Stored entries
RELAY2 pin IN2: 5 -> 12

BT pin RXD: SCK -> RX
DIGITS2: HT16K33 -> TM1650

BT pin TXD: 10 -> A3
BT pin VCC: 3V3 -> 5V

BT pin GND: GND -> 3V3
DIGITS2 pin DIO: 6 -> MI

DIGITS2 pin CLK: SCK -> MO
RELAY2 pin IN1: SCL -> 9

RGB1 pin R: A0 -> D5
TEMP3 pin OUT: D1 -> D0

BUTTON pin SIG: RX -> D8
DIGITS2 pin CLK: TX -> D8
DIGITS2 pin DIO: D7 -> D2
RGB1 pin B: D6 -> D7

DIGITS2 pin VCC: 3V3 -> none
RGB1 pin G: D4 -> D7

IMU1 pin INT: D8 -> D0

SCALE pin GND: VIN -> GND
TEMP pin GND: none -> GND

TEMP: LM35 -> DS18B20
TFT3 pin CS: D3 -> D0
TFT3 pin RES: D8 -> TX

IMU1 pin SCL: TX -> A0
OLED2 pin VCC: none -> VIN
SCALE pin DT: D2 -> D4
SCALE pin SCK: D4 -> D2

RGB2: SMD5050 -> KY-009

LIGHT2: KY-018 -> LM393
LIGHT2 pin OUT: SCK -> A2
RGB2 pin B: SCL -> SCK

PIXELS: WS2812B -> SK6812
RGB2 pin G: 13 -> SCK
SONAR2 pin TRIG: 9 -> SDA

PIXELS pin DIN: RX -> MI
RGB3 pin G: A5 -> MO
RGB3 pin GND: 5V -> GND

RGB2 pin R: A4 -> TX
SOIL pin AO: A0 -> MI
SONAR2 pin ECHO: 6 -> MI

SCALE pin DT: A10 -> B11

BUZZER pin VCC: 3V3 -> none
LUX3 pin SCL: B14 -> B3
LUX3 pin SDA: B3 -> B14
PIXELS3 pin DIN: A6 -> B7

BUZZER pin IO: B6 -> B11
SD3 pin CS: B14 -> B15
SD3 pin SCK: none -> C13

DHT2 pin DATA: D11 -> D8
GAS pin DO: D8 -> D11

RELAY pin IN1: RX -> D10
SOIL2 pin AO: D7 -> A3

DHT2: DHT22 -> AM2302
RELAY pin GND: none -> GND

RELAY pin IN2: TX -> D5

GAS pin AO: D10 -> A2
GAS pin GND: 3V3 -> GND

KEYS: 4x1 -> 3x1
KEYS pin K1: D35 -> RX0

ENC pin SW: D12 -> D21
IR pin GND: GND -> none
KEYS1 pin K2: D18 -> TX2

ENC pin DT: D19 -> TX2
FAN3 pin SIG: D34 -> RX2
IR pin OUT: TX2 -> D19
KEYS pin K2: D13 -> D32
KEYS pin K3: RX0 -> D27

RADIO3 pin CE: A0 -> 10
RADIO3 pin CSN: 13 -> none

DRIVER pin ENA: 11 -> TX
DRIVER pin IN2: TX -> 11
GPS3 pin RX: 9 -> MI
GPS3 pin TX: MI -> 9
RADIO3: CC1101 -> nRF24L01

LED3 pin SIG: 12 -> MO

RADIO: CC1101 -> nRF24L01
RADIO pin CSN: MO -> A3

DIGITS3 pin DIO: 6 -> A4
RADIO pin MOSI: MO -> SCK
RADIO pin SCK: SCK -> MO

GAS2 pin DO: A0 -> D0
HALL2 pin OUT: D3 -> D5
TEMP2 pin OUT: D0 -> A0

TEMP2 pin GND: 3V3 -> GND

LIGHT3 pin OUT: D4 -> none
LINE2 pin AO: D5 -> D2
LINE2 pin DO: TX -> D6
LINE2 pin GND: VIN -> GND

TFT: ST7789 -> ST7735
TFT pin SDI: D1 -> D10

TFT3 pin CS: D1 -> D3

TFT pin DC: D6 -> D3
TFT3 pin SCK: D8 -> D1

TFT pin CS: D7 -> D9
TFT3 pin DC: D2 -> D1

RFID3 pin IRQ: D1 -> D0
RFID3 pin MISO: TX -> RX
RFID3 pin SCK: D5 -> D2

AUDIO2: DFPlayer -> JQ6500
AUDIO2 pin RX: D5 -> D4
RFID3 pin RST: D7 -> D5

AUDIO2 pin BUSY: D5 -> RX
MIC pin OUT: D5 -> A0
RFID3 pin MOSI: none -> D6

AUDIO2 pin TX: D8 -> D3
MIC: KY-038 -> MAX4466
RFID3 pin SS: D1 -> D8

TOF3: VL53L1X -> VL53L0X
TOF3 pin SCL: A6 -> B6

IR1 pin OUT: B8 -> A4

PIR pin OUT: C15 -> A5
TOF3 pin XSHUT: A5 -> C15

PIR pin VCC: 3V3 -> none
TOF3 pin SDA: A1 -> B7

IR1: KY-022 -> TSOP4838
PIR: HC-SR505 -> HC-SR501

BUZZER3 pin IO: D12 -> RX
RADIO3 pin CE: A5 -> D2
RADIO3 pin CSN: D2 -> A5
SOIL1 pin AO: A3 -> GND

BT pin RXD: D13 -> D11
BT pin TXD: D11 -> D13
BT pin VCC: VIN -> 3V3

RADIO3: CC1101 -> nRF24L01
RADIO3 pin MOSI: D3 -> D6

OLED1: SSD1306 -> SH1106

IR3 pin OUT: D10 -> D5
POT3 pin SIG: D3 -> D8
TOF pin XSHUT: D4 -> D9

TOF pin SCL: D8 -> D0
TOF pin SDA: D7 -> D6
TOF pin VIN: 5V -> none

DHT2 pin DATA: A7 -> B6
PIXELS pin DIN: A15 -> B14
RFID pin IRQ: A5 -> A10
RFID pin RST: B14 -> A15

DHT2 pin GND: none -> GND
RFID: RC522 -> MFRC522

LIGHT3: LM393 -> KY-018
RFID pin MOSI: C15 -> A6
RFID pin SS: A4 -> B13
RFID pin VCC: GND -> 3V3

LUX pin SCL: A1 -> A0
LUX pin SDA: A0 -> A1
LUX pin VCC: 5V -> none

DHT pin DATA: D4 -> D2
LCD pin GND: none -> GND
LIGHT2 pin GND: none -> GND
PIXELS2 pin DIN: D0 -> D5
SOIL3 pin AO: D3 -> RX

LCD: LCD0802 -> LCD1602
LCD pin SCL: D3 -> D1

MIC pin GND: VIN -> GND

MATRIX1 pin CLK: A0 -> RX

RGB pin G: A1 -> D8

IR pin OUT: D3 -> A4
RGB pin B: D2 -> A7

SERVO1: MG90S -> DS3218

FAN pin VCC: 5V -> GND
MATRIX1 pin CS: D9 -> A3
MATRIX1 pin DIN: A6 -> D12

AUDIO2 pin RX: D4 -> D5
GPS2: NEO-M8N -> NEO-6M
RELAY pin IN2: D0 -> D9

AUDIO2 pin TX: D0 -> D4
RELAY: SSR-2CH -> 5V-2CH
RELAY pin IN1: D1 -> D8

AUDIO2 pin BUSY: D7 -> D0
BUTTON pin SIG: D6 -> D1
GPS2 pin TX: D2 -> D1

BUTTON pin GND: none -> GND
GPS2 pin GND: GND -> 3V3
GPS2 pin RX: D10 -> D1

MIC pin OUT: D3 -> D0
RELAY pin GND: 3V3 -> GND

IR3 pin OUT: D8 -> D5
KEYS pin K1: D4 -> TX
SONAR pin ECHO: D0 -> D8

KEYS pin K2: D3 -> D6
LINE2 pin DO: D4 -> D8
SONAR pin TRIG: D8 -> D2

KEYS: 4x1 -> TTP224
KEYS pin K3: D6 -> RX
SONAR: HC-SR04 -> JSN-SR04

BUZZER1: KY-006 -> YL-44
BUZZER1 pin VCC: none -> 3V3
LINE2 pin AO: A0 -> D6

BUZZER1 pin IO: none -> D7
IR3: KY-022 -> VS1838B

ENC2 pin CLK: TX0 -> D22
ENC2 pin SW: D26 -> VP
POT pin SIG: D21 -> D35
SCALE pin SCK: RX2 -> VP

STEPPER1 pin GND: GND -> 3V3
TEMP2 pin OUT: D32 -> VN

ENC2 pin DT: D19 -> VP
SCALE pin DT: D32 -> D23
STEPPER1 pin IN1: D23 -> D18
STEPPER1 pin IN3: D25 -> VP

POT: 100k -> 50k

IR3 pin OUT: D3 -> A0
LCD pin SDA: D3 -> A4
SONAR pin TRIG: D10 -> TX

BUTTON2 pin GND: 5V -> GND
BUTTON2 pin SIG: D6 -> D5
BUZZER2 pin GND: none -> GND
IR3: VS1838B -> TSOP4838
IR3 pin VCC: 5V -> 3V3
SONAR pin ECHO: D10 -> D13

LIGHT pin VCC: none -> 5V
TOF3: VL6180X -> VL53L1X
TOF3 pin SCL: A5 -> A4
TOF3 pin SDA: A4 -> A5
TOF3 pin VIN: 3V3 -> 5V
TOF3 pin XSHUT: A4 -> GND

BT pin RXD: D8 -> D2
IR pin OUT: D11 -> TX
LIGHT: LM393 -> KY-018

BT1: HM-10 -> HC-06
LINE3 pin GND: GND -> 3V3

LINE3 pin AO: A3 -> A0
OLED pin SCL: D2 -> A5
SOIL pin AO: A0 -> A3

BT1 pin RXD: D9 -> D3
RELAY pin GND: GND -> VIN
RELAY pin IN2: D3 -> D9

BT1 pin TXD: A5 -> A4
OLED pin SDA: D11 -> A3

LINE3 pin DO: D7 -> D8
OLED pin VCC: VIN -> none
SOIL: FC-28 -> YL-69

§ **Required work**
Scan the lines above for "DATA", then copy every one that has it.

§ **Finished task**
DHT2 pin DATA: D11 -> D8
DHT2 pin DATA: A7 -> B6
DHT pin DATA: D4 -> D2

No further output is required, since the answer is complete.